# Supplied entries start

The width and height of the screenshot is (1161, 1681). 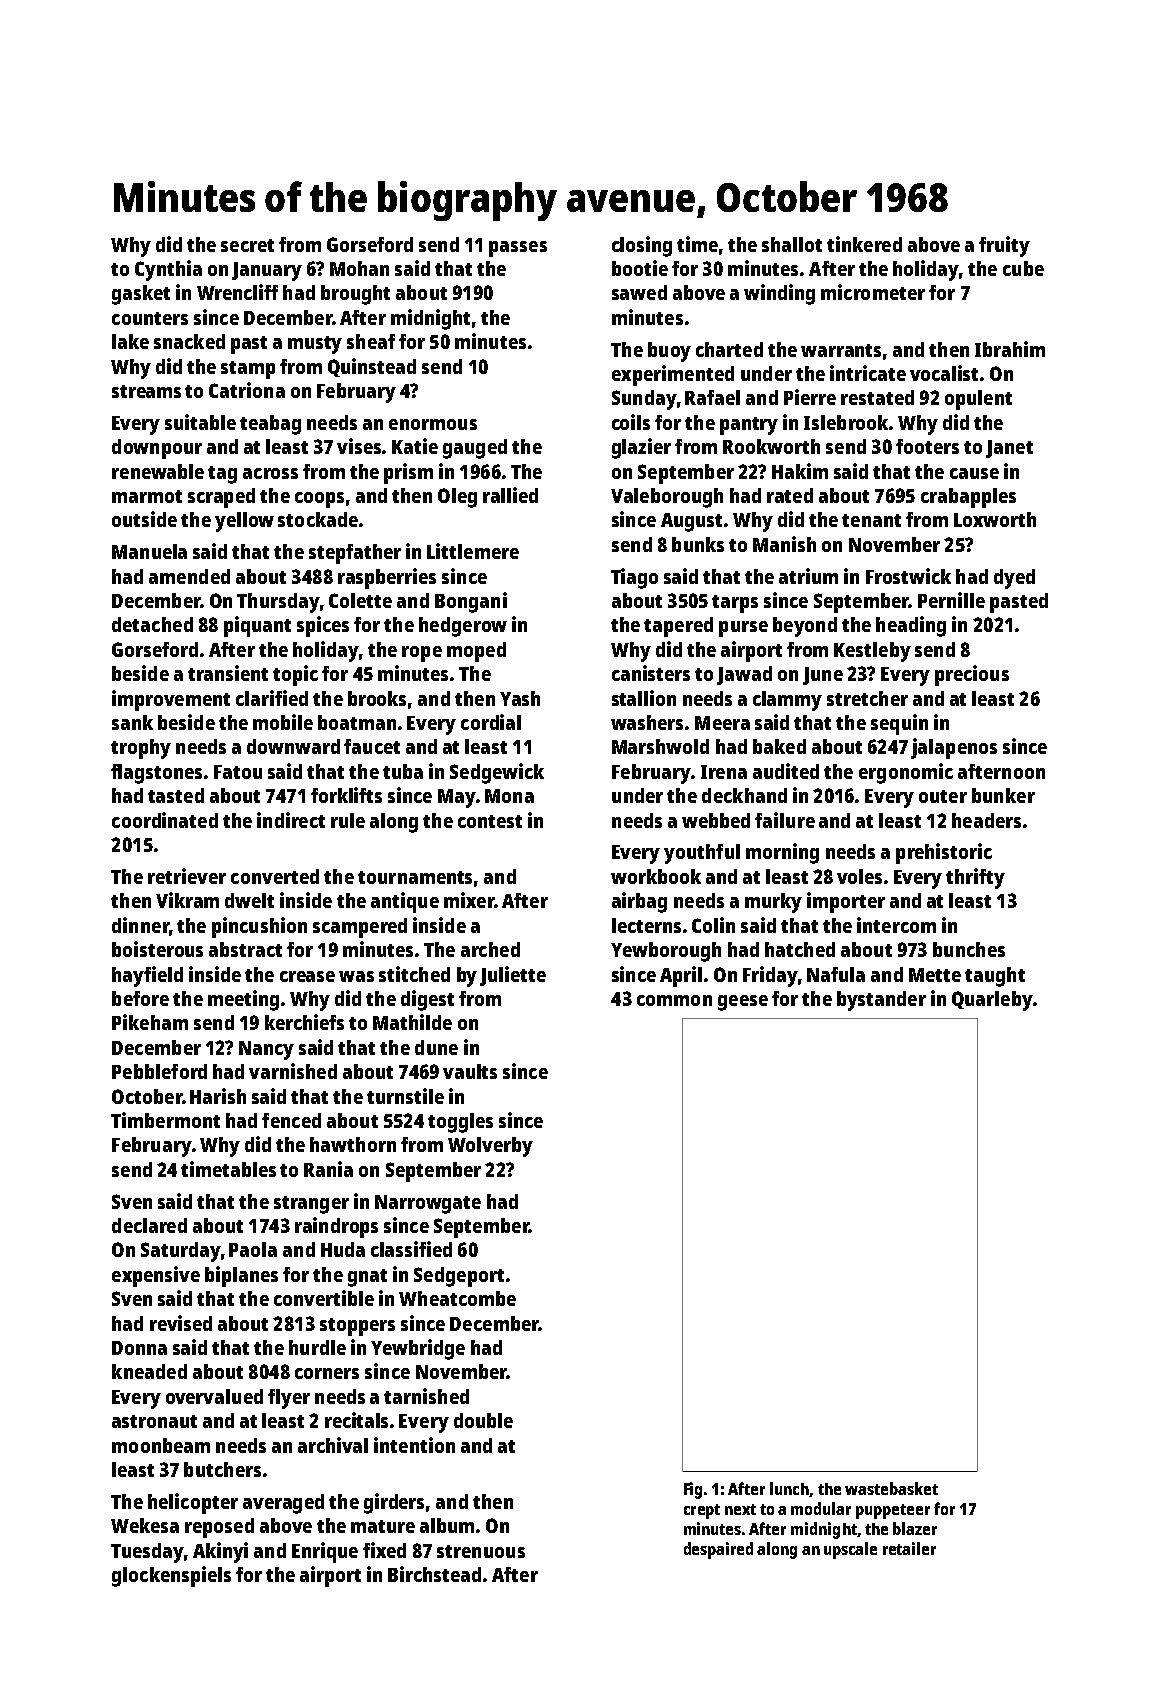 What do you see at coordinates (333, 1445) in the screenshot?
I see `archival` at bounding box center [333, 1445].
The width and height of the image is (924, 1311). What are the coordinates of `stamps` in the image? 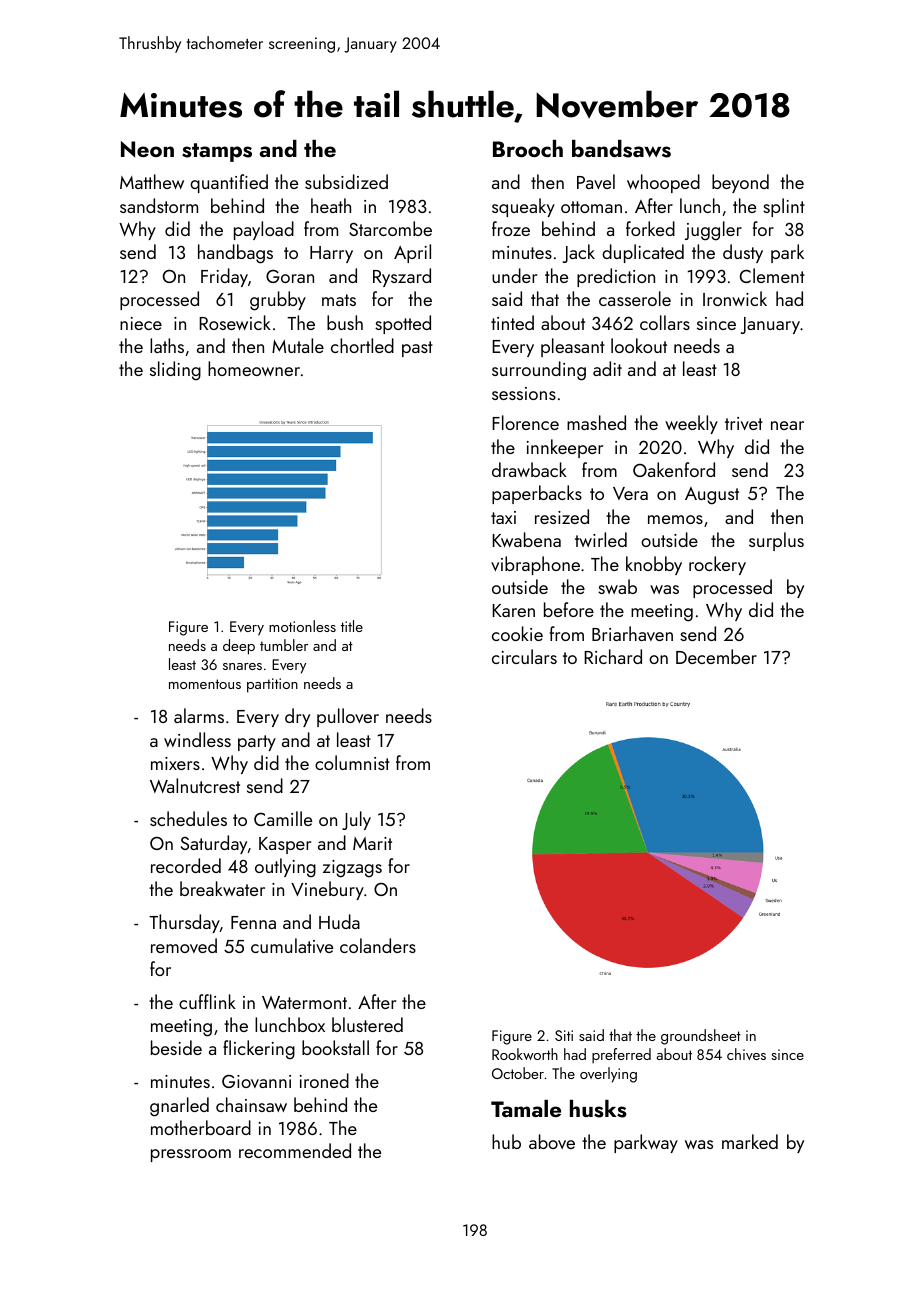 It's located at (217, 152).
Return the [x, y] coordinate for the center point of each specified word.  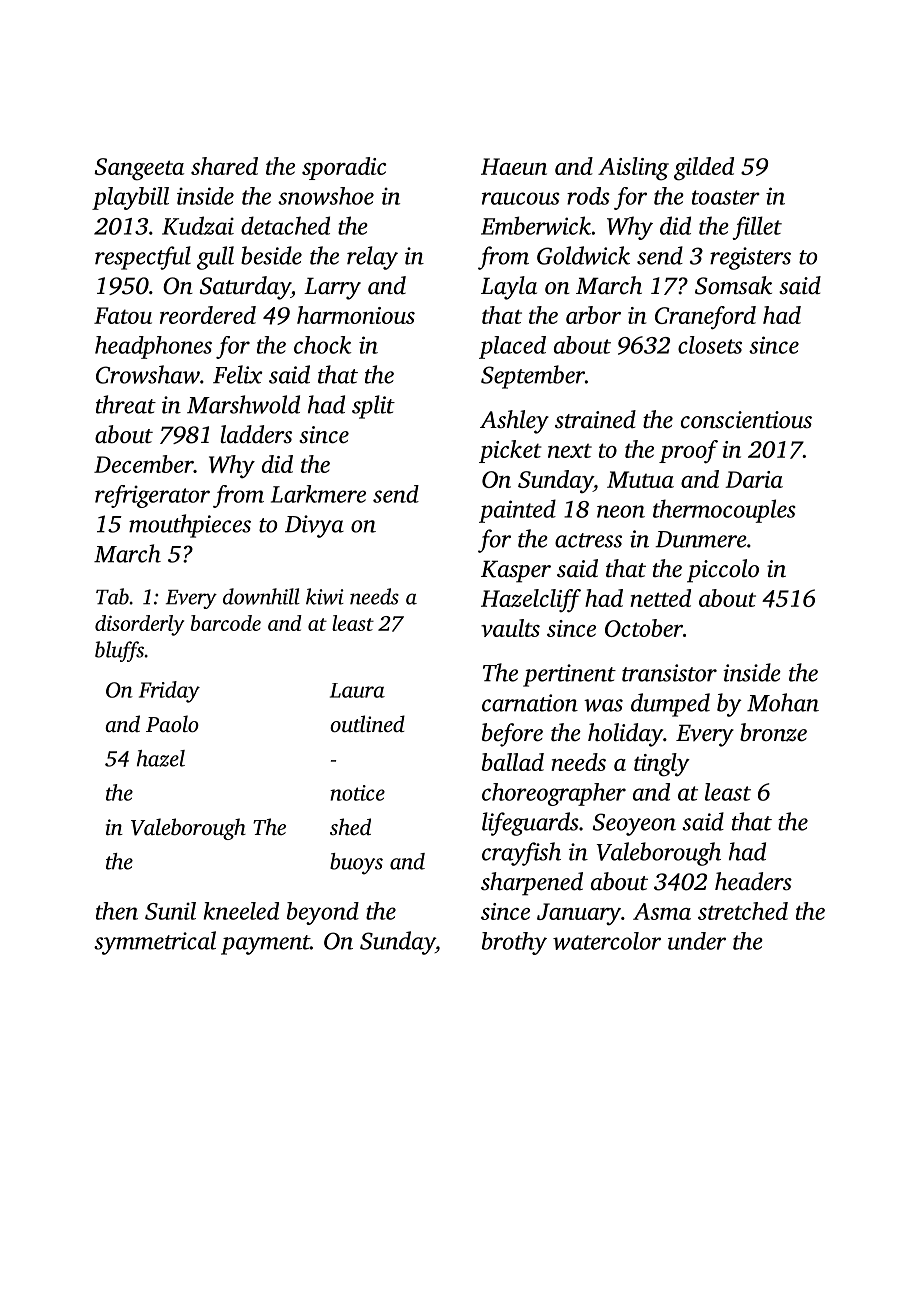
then [117, 911]
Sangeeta [139, 169]
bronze [773, 732]
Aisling [633, 169]
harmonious [356, 315]
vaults [510, 628]
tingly [662, 765]
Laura [357, 690]
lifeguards [530, 824]
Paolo [172, 723]
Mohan [783, 702]
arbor [593, 315]
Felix [238, 374]
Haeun [514, 166]
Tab [112, 596]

# Supplied entries end

Rewrite the stretch of the entries from the line containing "harmonious [356, 315]" through the end of the entries, with the words included, scaling each coordinate in the answers by 0.25 and rounding to whole numbers, with halves rounded up.

▶ _Response for this exercise_
harmonious [89, 79]
vaults [128, 157]
tingly [166, 191]
Laura [89, 173]
lifeguards [133, 206]
Paolo [43, 181]
Mohan [196, 176]
arbor [148, 79]
Felix [60, 94]
Haeun [129, 42]
Tab [28, 149]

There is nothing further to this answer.